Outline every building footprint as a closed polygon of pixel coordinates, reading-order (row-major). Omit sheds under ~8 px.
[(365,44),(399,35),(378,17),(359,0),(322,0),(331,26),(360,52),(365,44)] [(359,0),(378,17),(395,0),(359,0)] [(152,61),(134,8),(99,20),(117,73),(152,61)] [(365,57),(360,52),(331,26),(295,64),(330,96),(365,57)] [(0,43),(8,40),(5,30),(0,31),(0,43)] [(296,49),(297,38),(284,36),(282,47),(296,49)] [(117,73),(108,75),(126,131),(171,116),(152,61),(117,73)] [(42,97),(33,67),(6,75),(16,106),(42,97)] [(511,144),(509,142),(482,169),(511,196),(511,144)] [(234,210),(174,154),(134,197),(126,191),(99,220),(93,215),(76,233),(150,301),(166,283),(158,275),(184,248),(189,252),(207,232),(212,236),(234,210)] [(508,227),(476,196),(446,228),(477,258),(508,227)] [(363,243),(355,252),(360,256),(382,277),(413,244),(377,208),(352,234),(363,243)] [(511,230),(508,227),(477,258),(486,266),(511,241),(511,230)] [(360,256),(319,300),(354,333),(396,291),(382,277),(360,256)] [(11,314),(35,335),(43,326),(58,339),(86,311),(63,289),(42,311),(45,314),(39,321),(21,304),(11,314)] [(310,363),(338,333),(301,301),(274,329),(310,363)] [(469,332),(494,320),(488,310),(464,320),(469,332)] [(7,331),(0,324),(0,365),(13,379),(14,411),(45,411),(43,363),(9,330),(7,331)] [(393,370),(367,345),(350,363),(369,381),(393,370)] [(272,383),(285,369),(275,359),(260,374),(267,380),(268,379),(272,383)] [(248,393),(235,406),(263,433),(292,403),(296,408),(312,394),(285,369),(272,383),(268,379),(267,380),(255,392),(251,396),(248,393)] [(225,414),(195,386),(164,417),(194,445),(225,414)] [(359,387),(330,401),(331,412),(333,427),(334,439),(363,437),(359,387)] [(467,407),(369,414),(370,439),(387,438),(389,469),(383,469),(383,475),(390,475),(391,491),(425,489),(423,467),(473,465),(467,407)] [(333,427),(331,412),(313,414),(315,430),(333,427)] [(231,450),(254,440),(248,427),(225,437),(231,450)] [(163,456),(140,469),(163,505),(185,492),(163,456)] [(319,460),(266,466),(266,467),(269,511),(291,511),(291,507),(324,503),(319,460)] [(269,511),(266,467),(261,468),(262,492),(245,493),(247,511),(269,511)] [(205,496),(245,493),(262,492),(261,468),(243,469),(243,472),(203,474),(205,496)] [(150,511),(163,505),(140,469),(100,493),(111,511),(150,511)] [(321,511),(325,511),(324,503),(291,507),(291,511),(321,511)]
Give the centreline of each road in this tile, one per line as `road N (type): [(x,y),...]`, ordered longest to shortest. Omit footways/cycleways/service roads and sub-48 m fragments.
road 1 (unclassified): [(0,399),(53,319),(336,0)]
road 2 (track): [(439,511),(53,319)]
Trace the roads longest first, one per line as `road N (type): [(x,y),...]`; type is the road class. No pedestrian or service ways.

SHORT EXERCISE — Please retype the rows character for character, from the line with "Give the centreline" through the last row.

WORKED ANSWER —
Give the centreline of each road in this tile, one per line as `road N (type): [(x,y),...]`, ordered longest to shortest. Omit footways/cycleways/service roads and sub-48 m fragments.
road 1 (unclassified): [(0,399),(53,319),(336,0)]
road 2 (track): [(439,511),(53,319)]
Trace the roads longest first, one per line as `road N (type): [(x,y),...]`; type is the road class. No pedestrian or service ways.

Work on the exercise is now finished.